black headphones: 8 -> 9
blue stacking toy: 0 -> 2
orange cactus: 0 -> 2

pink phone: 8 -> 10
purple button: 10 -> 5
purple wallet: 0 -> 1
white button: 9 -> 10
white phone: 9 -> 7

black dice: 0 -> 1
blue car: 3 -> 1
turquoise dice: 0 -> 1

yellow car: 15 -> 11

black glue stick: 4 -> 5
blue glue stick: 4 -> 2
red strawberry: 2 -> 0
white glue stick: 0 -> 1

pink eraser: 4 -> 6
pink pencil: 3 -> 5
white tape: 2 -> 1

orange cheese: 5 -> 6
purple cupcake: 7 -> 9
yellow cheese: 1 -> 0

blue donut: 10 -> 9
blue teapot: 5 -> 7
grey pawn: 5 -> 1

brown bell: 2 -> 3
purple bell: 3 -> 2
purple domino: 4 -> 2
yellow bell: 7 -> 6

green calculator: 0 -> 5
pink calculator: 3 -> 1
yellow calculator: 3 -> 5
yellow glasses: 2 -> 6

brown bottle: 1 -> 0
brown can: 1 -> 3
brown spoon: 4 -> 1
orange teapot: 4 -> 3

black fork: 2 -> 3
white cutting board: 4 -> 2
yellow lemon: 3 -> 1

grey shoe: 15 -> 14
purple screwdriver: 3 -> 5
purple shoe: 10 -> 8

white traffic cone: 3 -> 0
----------
Copy out the range of lines above starting at the line with "blue car: 3 -> 1" and ending at the line with "orange cheese: 5 -> 6", exactly and including both.

blue car: 3 -> 1
turquoise dice: 0 -> 1

yellow car: 15 -> 11

black glue stick: 4 -> 5
blue glue stick: 4 -> 2
red strawberry: 2 -> 0
white glue stick: 0 -> 1

pink eraser: 4 -> 6
pink pencil: 3 -> 5
white tape: 2 -> 1

orange cheese: 5 -> 6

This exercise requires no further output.